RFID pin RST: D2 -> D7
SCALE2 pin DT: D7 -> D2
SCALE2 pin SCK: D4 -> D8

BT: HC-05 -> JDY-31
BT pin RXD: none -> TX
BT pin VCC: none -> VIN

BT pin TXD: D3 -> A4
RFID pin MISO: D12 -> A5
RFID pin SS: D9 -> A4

———

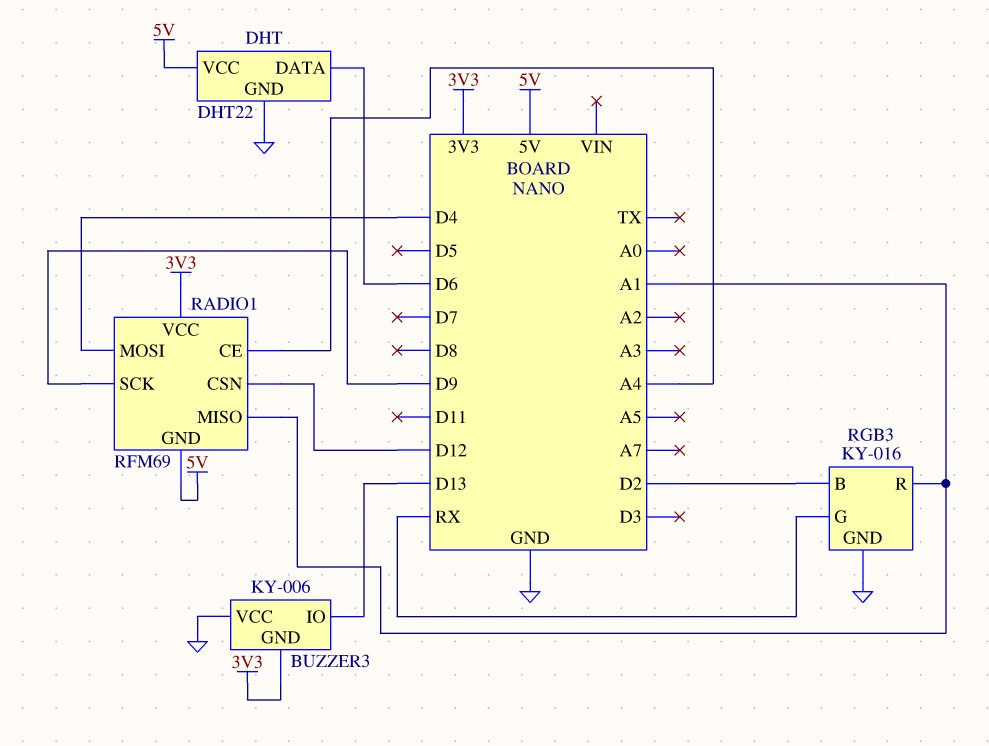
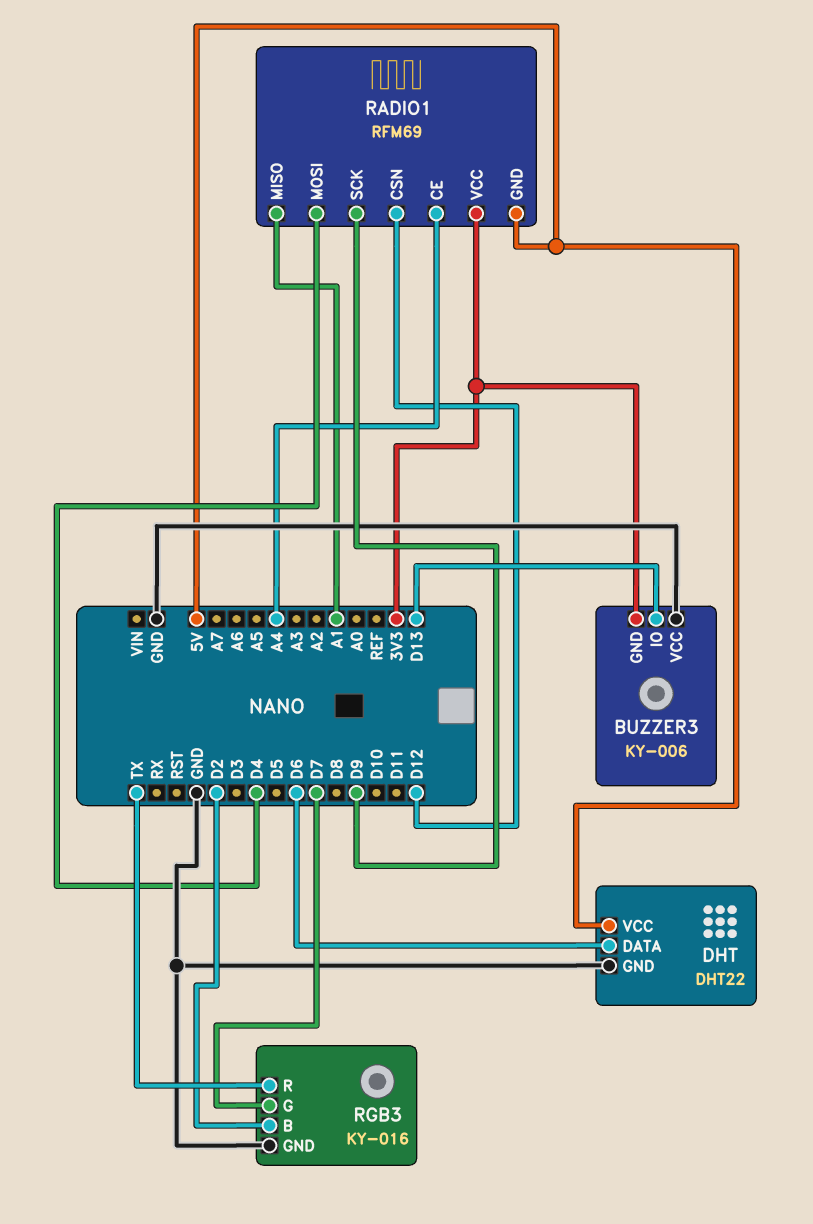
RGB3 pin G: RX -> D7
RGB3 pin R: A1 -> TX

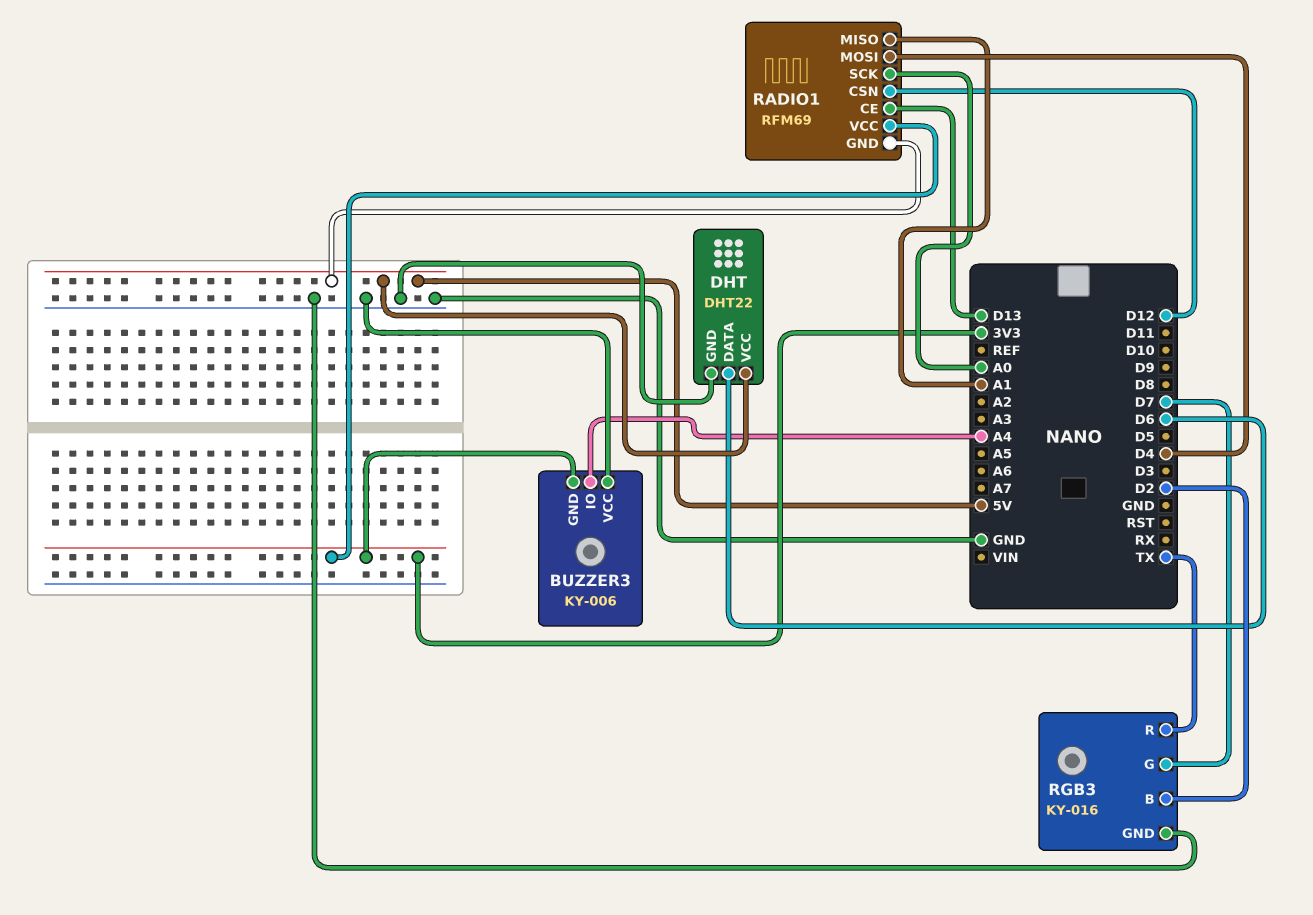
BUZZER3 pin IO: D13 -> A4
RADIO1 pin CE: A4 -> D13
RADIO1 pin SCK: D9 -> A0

———

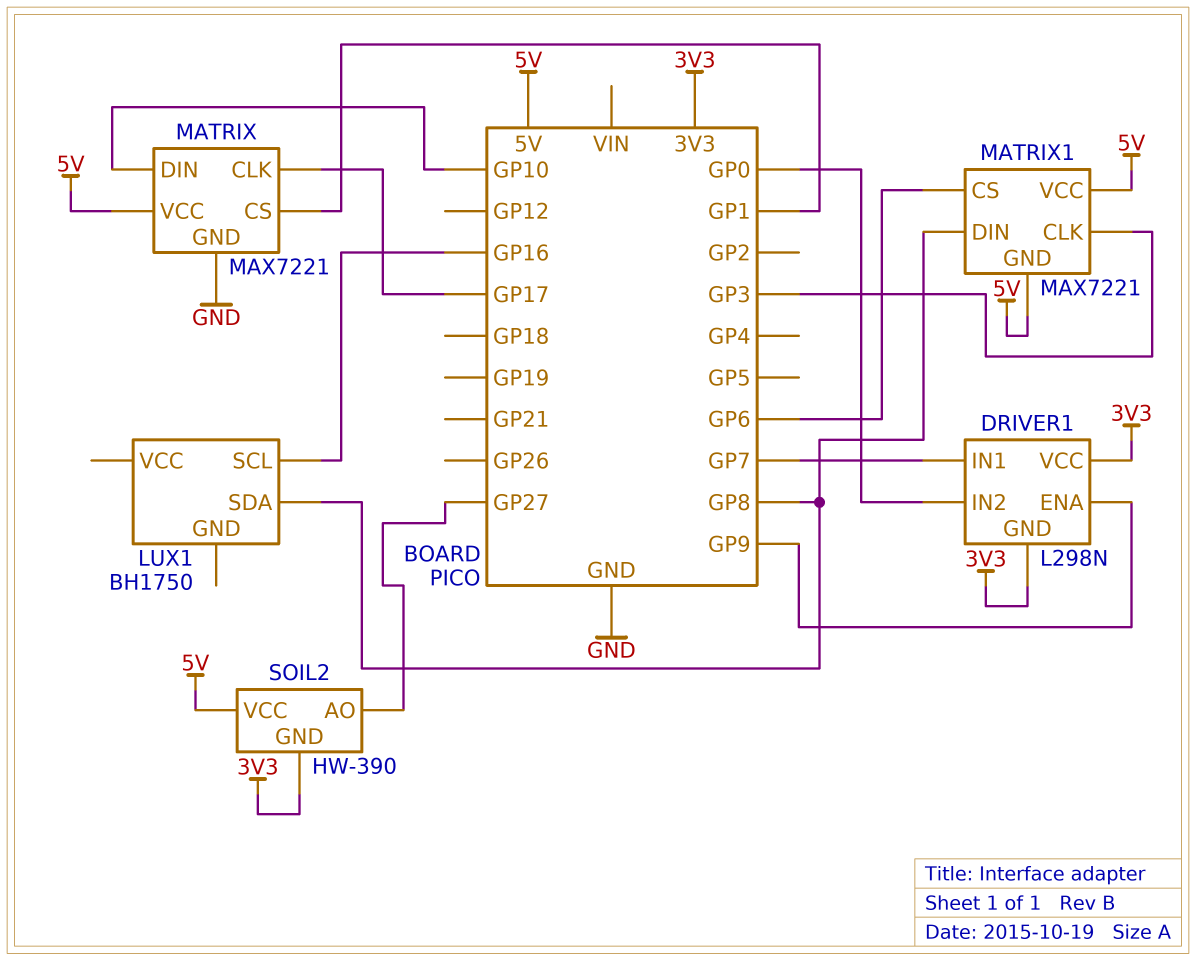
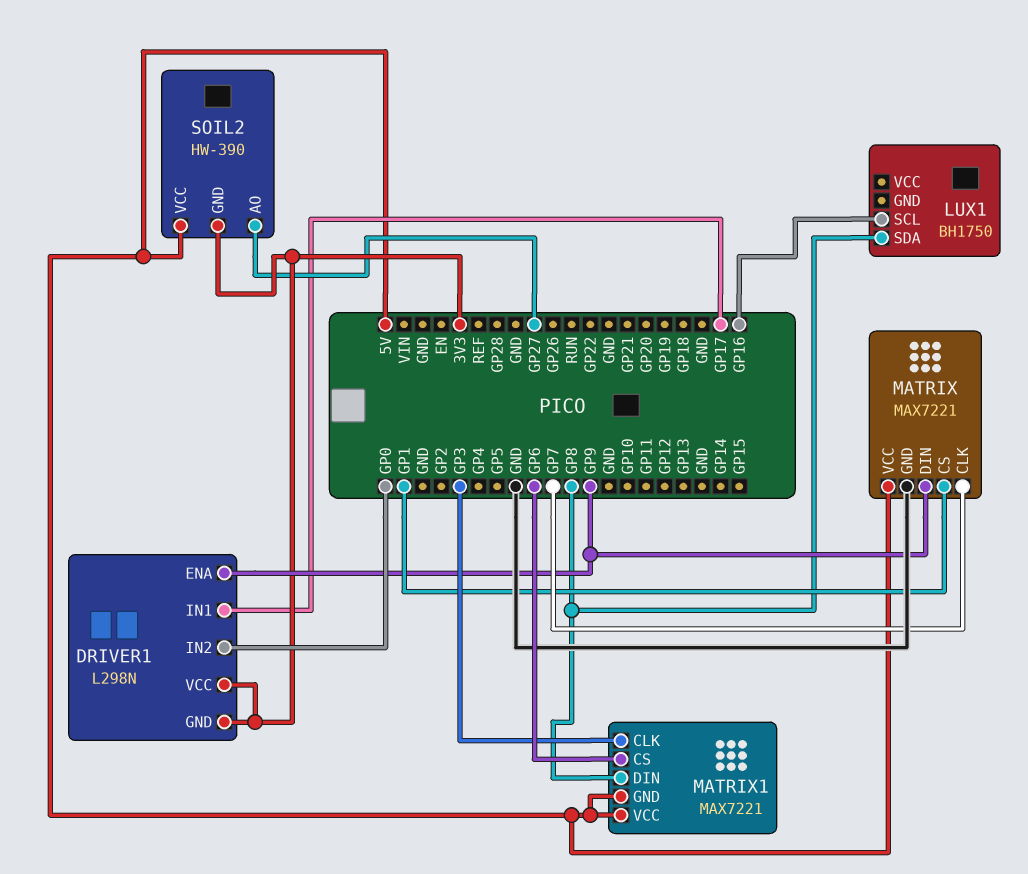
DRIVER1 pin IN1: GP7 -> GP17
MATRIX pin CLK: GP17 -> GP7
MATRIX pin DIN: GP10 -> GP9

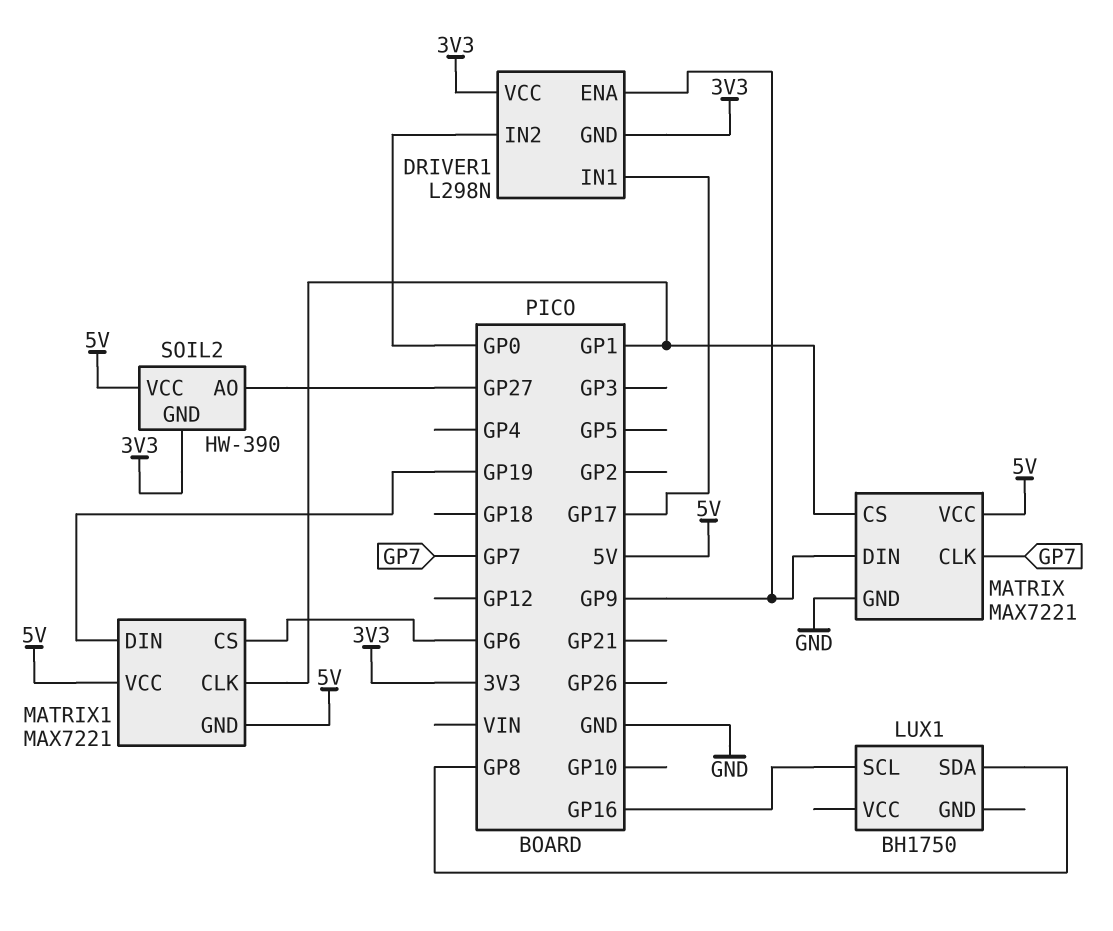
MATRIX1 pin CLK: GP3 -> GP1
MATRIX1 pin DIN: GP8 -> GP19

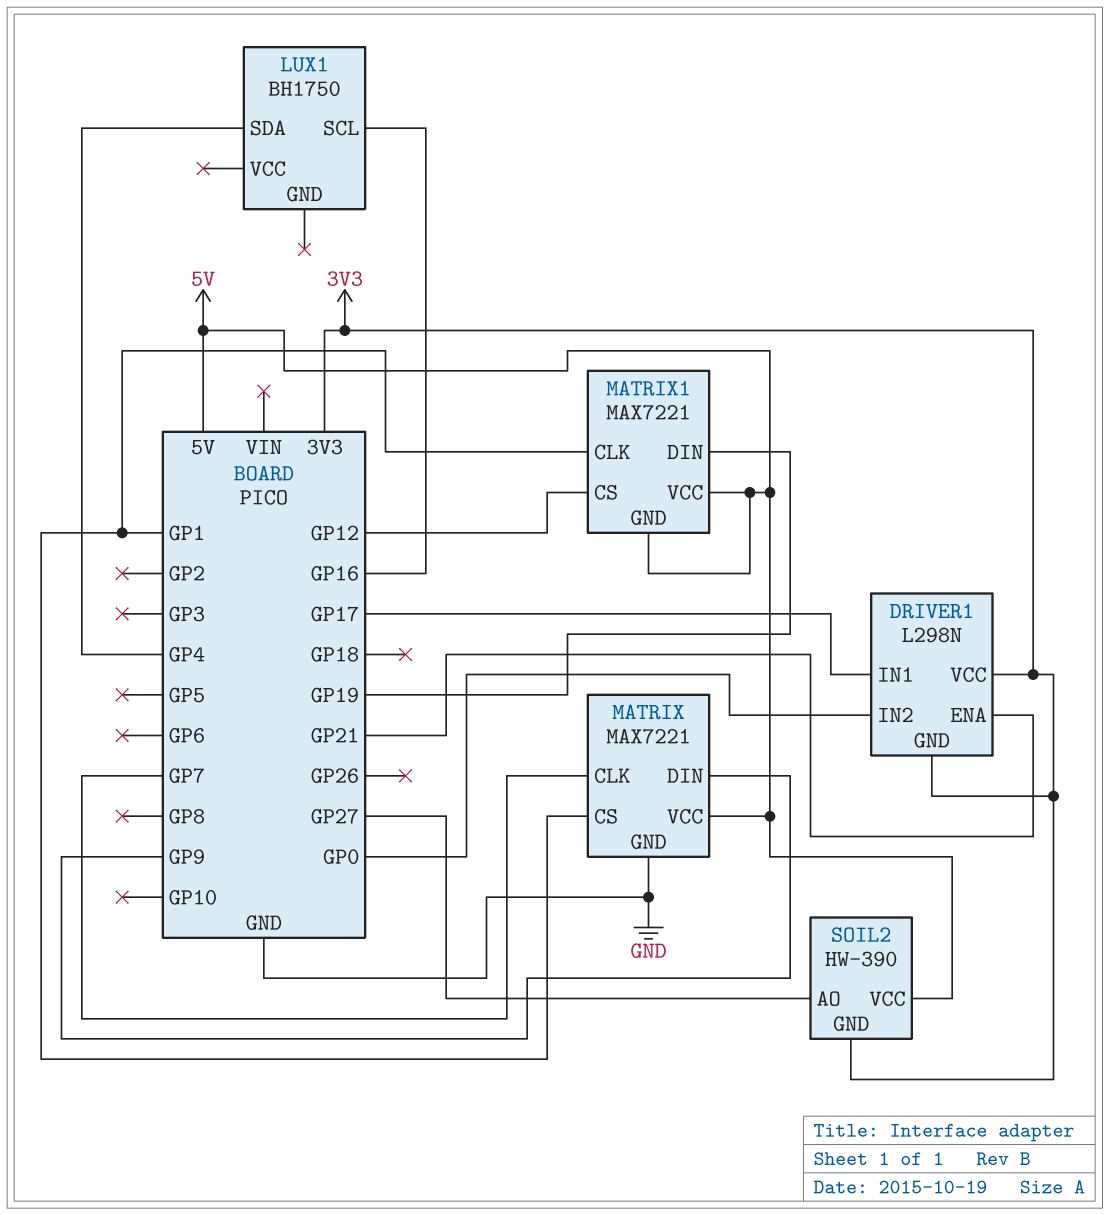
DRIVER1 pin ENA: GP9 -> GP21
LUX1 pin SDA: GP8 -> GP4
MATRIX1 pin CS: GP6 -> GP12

———

- **What the task asks**:
Could you return exactly the lines above from the line with "BT pin RXD: none -> TX" to the line with "RFID pin SS: D9 -> A4", both included, and nothing else?

- **Expected answer**:
BT pin RXD: none -> TX
BT pin VCC: none -> VIN

BT pin TXD: D3 -> A4
RFID pin MISO: D12 -> A5
RFID pin SS: D9 -> A4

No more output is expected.